** Begin Records to use **

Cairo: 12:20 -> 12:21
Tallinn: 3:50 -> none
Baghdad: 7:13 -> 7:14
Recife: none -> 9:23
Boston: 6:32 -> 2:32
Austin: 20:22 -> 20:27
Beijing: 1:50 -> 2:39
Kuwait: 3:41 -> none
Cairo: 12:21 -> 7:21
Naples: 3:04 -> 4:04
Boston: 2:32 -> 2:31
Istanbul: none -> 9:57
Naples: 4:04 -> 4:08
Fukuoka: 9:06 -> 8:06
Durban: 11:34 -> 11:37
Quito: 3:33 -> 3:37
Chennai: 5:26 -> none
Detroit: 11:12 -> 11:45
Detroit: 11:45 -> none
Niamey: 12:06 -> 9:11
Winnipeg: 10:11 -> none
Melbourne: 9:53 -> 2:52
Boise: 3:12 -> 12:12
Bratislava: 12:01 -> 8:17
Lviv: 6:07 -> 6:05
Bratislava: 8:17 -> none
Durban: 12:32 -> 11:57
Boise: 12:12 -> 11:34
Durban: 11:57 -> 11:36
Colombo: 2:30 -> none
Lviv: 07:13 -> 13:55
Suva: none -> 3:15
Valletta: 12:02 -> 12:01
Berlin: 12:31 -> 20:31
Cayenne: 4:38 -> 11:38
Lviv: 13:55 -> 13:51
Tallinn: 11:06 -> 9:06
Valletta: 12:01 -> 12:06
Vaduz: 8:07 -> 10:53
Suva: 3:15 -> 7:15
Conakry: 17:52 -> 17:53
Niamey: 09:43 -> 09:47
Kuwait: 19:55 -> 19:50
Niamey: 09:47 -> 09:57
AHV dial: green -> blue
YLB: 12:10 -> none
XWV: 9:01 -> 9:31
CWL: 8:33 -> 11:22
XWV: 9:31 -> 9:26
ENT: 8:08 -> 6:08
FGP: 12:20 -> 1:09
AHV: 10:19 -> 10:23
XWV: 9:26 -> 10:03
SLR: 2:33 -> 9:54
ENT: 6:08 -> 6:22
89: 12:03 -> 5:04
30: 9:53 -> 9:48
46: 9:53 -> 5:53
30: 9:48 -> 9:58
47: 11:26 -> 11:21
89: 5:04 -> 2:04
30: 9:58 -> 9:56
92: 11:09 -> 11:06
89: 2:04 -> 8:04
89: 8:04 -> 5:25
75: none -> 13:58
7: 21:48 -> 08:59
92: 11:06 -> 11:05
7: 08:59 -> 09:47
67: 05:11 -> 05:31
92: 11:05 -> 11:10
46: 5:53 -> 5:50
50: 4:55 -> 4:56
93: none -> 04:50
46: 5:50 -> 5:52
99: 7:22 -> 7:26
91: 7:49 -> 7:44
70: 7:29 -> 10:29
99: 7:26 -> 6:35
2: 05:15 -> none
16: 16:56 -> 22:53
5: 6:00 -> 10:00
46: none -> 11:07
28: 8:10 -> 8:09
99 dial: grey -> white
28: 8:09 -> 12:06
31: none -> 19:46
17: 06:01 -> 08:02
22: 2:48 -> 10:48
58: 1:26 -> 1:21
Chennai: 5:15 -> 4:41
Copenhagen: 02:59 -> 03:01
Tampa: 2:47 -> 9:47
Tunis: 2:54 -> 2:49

** End Records to use **

What is required
Please copy every line of the material above, keeping each character unchanged.

Result below
Cairo: 12:20 -> 12:21
Tallinn: 3:50 -> none
Baghdad: 7:13 -> 7:14
Recife: none -> 9:23
Boston: 6:32 -> 2:32
Austin: 20:22 -> 20:27
Beijing: 1:50 -> 2:39
Kuwait: 3:41 -> none
Cairo: 12:21 -> 7:21
Naples: 3:04 -> 4:04
Boston: 2:32 -> 2:31
Istanbul: none -> 9:57
Naples: 4:04 -> 4:08
Fukuoka: 9:06 -> 8:06
Durban: 11:34 -> 11:37
Quito: 3:33 -> 3:37
Chennai: 5:26 -> none
Detroit: 11:12 -> 11:45
Detroit: 11:45 -> none
Niamey: 12:06 -> 9:11
Winnipeg: 10:11 -> none
Melbourne: 9:53 -> 2:52
Boise: 3:12 -> 12:12
Bratislava: 12:01 -> 8:17
Lviv: 6:07 -> 6:05
Bratislava: 8:17 -> none
Durban: 12:32 -> 11:57
Boise: 12:12 -> 11:34
Durban: 11:57 -> 11:36
Colombo: 2:30 -> none
Lviv: 07:13 -> 13:55
Suva: none -> 3:15
Valletta: 12:02 -> 12:01
Berlin: 12:31 -> 20:31
Cayenne: 4:38 -> 11:38
Lviv: 13:55 -> 13:51
Tallinn: 11:06 -> 9:06
Valletta: 12:01 -> 12:06
Vaduz: 8:07 -> 10:53
Suva: 3:15 -> 7:15
Conakry: 17:52 -> 17:53
Niamey: 09:43 -> 09:47
Kuwait: 19:55 -> 19:50
Niamey: 09:47 -> 09:57
AHV dial: green -> blue
YLB: 12:10 -> none
XWV: 9:01 -> 9:31
CWL: 8:33 -> 11:22
XWV: 9:31 -> 9:26
ENT: 8:08 -> 6:08
FGP: 12:20 -> 1:09
AHV: 10:19 -> 10:23
XWV: 9:26 -> 10:03
SLR: 2:33 -> 9:54
ENT: 6:08 -> 6:22
89: 12:03 -> 5:04
30: 9:53 -> 9:48
46: 9:53 -> 5:53
30: 9:48 -> 9:58
47: 11:26 -> 11:21
89: 5:04 -> 2:04
30: 9:58 -> 9:56
92: 11:09 -> 11:06
89: 2:04 -> 8:04
89: 8:04 -> 5:25
75: none -> 13:58
7: 21:48 -> 08:59
92: 11:06 -> 11:05
7: 08:59 -> 09:47
67: 05:11 -> 05:31
92: 11:05 -> 11:10
46: 5:53 -> 5:50
50: 4:55 -> 4:56
93: none -> 04:50
46: 5:50 -> 5:52
99: 7:22 -> 7:26
91: 7:49 -> 7:44
70: 7:29 -> 10:29
99: 7:26 -> 6:35
2: 05:15 -> none
16: 16:56 -> 22:53
5: 6:00 -> 10:00
46: none -> 11:07
28: 8:10 -> 8:09
99 dial: grey -> white
28: 8:09 -> 12:06
31: none -> 19:46
17: 06:01 -> 08:02
22: 2:48 -> 10:48
58: 1:26 -> 1:21
Chennai: 5:15 -> 4:41
Copenhagen: 02:59 -> 03:01
Tampa: 2:47 -> 9:47
Tunis: 2:54 -> 2:49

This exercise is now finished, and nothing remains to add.